Task inputs —
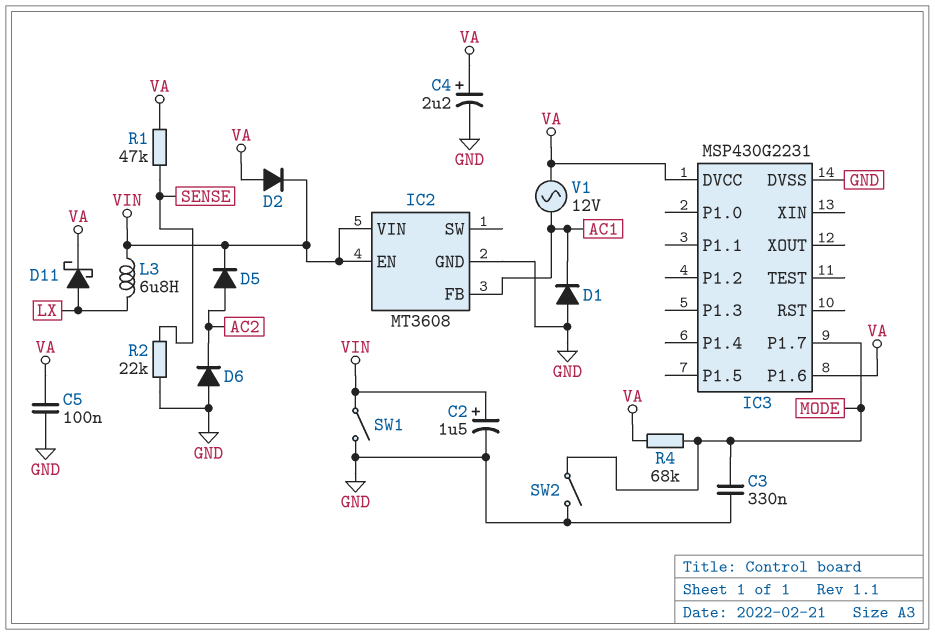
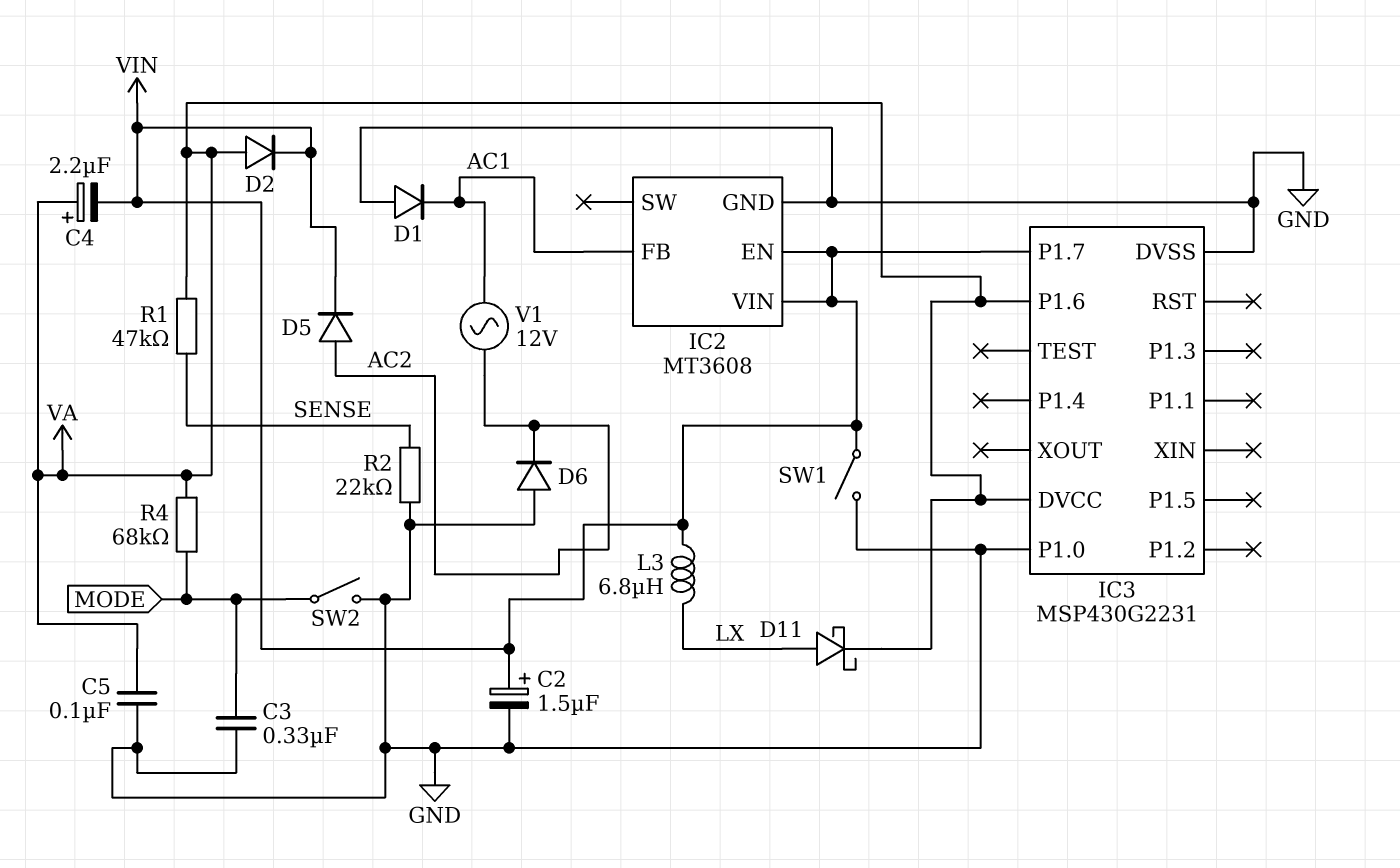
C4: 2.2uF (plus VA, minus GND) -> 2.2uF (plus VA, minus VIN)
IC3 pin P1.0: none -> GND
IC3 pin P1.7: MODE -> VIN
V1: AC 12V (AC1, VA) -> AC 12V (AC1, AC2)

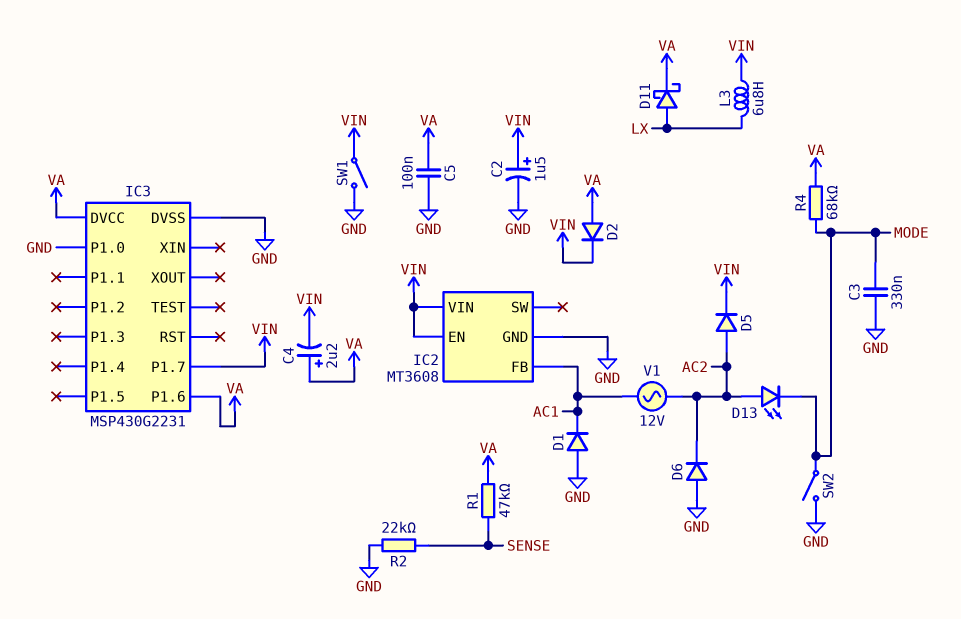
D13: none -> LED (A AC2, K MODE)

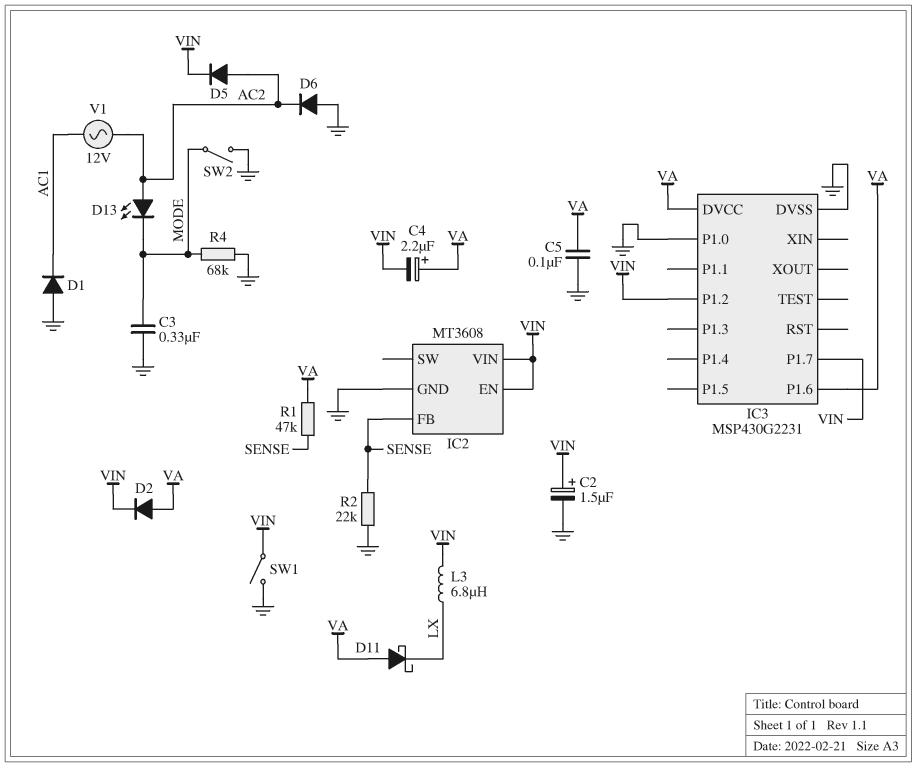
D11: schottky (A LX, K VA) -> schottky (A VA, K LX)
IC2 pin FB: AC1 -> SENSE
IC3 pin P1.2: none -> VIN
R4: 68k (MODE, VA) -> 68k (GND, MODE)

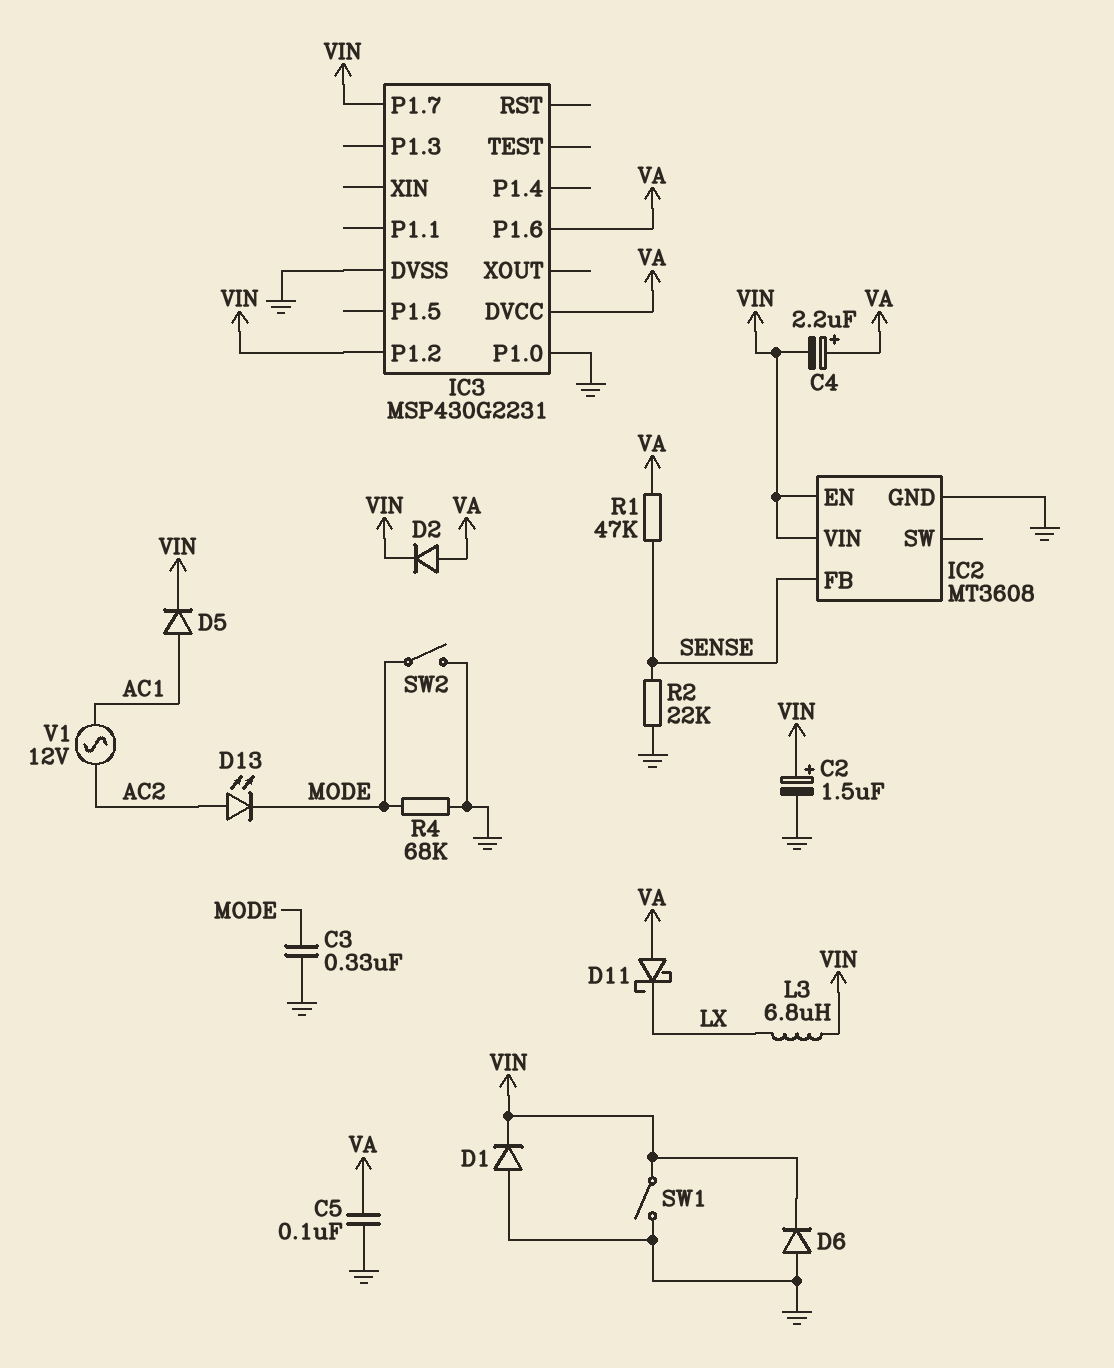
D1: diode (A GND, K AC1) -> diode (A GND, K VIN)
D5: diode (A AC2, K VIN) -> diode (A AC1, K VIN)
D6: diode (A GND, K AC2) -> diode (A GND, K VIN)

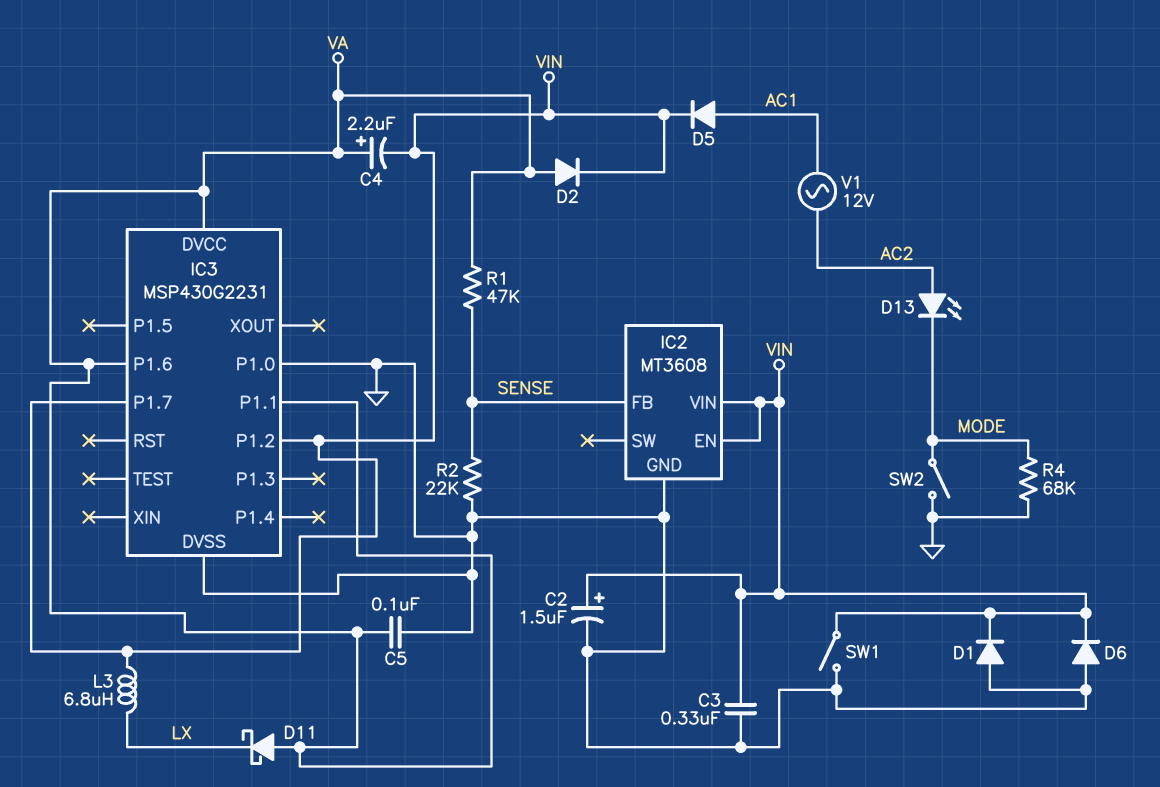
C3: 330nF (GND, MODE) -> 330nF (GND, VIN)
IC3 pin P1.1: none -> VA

Task to complete — Going through the data, tally the lines containing "diode" and report only the result.

Task answer — 3